## To do
One number is the whole answer: the tally of lines in the records below that contain "purple".

Records from a data source:
★ ★ ★

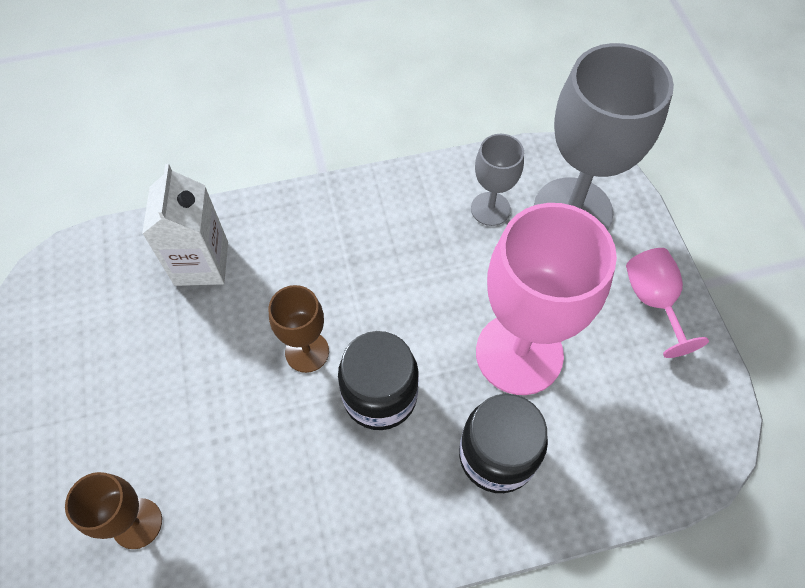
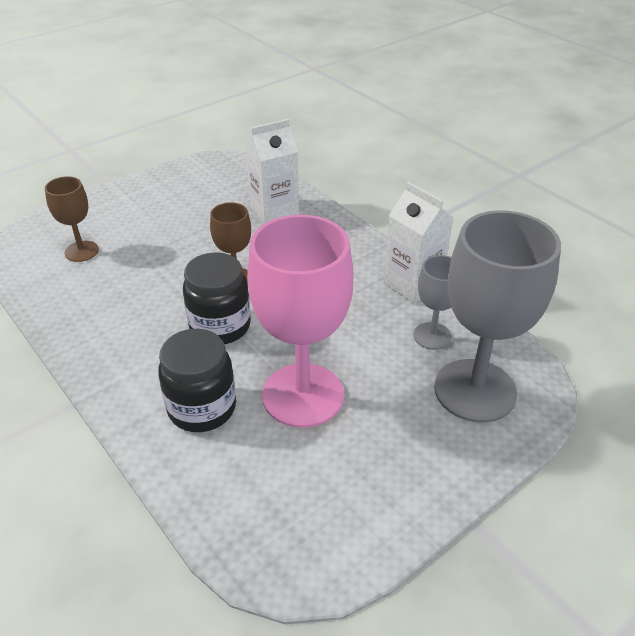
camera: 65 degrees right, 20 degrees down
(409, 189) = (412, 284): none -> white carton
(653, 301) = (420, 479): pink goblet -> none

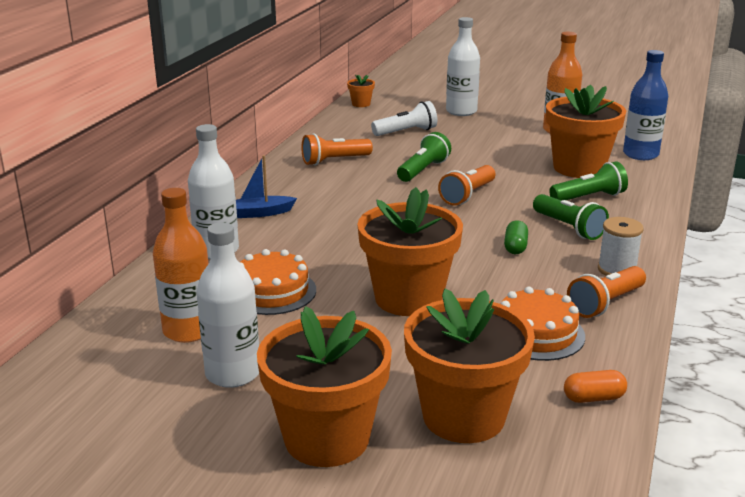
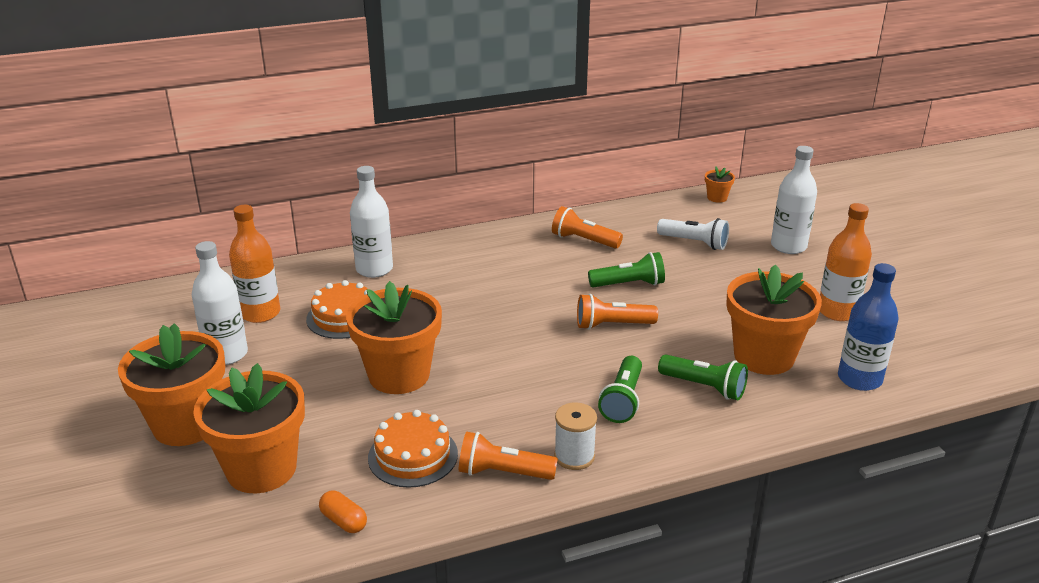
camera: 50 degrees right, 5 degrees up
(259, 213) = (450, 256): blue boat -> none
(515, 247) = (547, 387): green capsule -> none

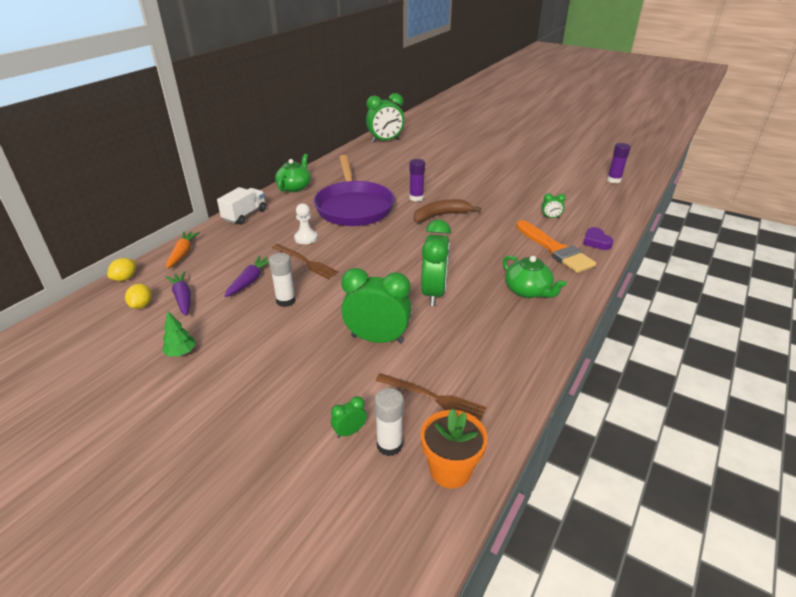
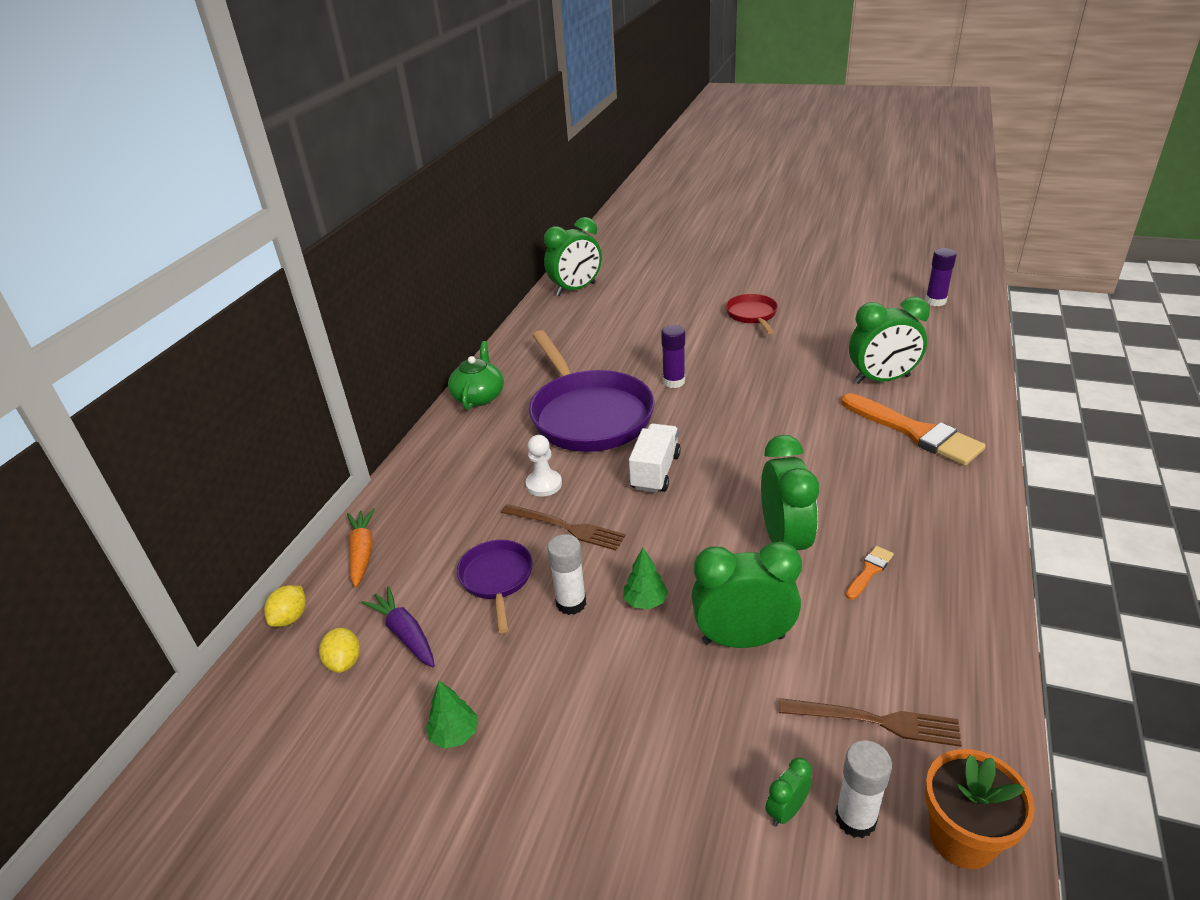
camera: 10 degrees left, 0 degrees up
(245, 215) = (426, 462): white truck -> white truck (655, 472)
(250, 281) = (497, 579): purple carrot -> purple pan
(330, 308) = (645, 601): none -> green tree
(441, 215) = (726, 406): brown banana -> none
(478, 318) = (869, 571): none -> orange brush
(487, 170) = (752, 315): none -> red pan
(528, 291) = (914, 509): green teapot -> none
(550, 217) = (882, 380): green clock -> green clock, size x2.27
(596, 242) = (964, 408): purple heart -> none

★ ★ ★

## Answer
2